• [YOUR INSTRUCTIONS] Once the line with "(257, 450) = (512, 136): green" is found in the data, output it and each following line exactly, up to and including the line with "(442, 586) = (383, 275): green", and nothing before or after.

• [RECORDS TO PROCESS]
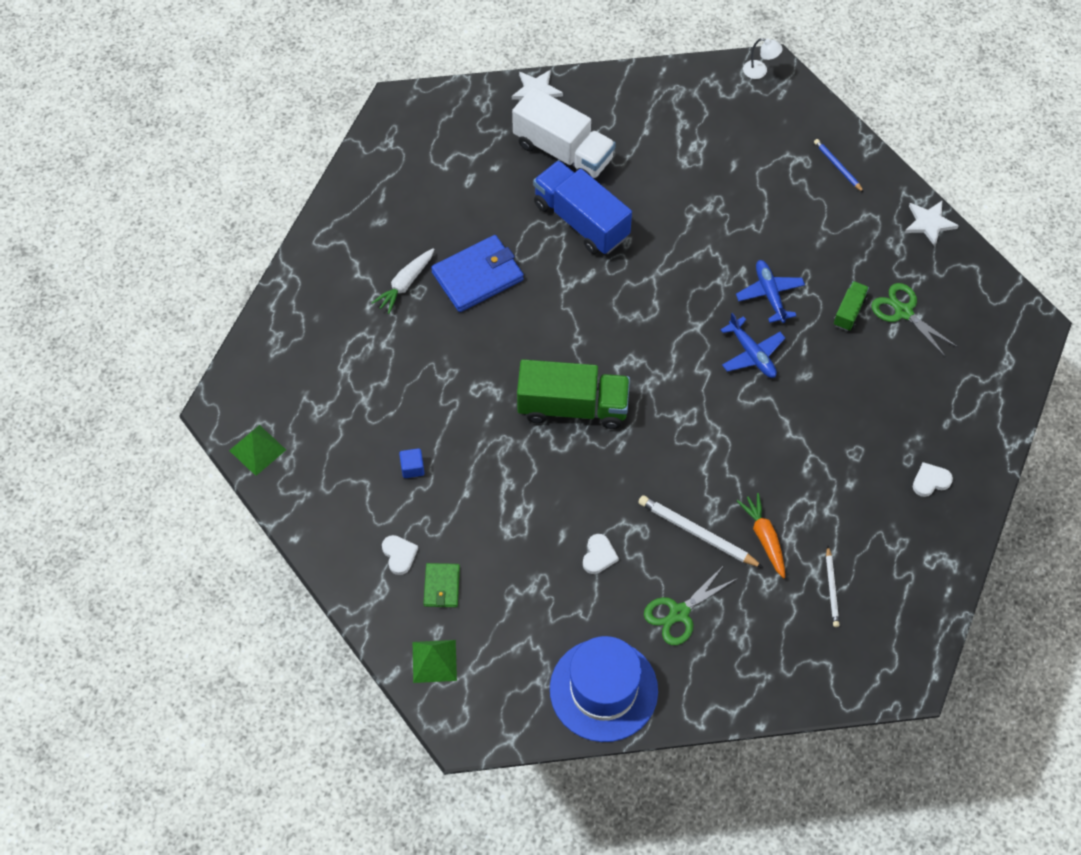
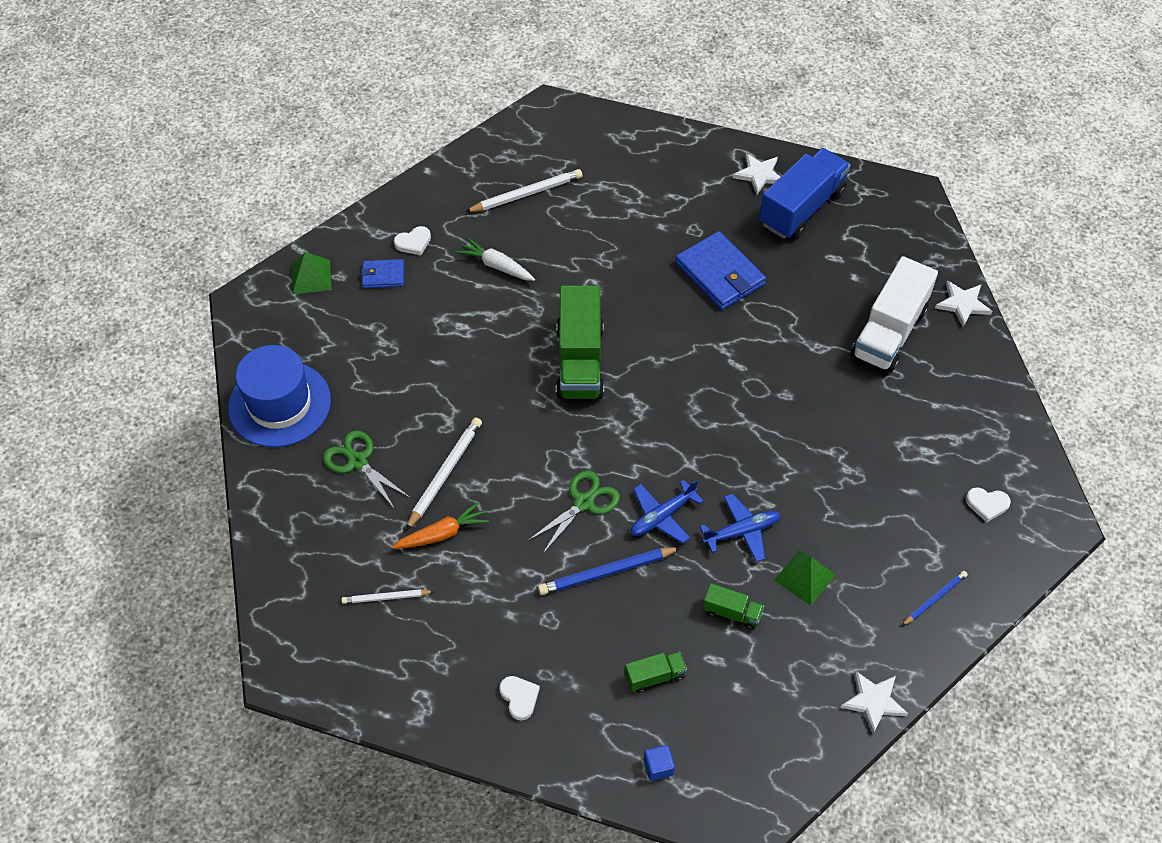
camera: 85 degrees right, 5 degrees down
(257, 450) = (512, 136): green pyramid -> green pyramid (805, 577)
(346, 441) = (526, 194): none -> white pencil
(352, 227) = (759, 175): none -> white star
(405, 284) = (701, 219): white carrot -> white carrot (496, 266)
(412, 468) = (502, 243): blue cube -> blue cube (658, 767)
(442, 586) = (383, 275): green wallet -> blue wallet
(581, 220) = (804, 354): blue truck -> blue truck (802, 208)
(599, 556) = (417, 392): white heart -> white heart (987, 504)
(760, 71) = (1053, 514): white lamp -> none
(808, 403) = (606, 572): none -> blue pencil
(903, 312) = (740, 671): green scissors -> green scissors (584, 503)
(909, 375) = (655, 676): none -> green truck

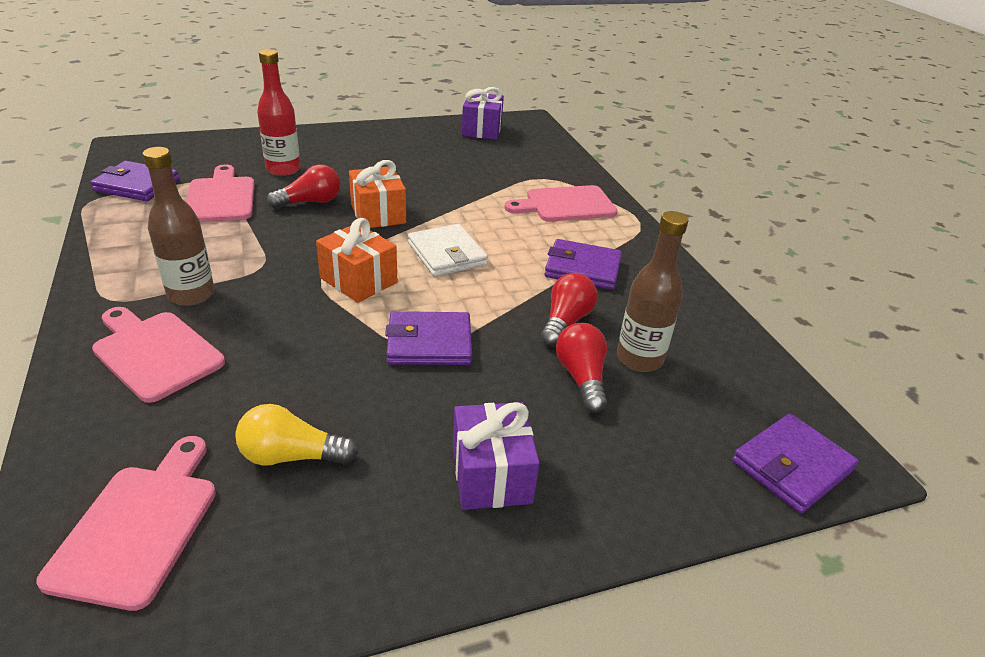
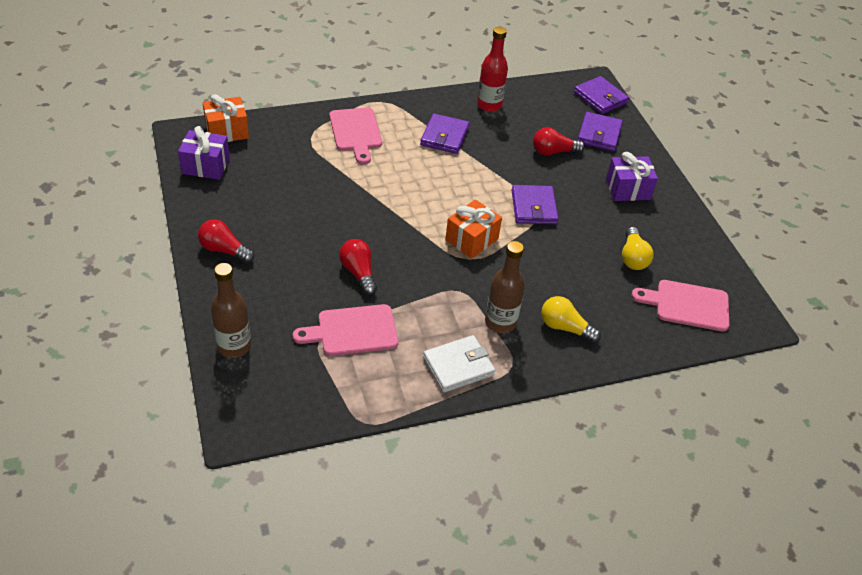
camera: 90 degrees left, 10 degrees up
(137, 185) = (330, 395): purple wallet -> purple wallet (599, 134)
(155, 353) = (565, 327): pink cutting board -> yellow light bulb
(283, 169) = (294, 296): red bottle -> red bottle (489, 105)
(378, 214) = (376, 232): orange gift -> orange gift (227, 131)
(447, 254) = (433, 197): white wallet -> white wallet (458, 366)
(565, 322) = (504, 151): red light bulb -> red light bulb (224, 250)
(639, 359) = (533, 128): brown bottle -> brown bottle (234, 346)

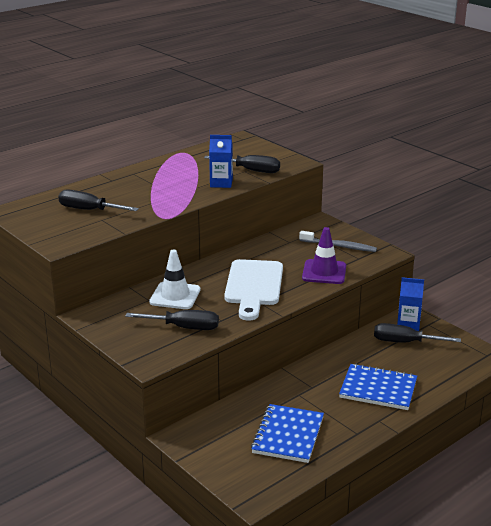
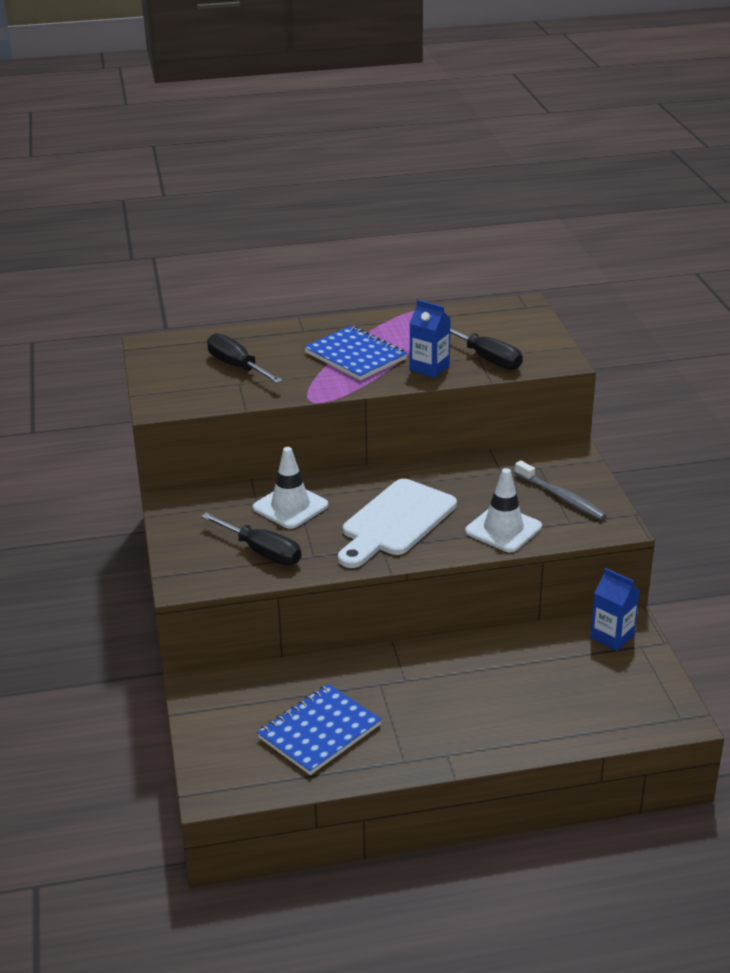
camera: 30 degrees right, 5 degrees up
(324, 272) = (503, 529): purple traffic cone -> white traffic cone
(378, 389) = (485, 712): blue notebook -> blue notebook (355, 356)
(404, 342) = (582, 660): black screwdriver -> none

• [RESPONSE TO THIS TASK]
(257, 450) = (512, 136): green pyramid -> green pyramid (805, 577)
(346, 441) = (526, 194): none -> white pencil
(352, 227) = (759, 175): none -> white star
(405, 284) = (701, 219): white carrot -> white carrot (496, 266)
(412, 468) = (502, 243): blue cube -> blue cube (658, 767)
(442, 586) = (383, 275): green wallet -> blue wallet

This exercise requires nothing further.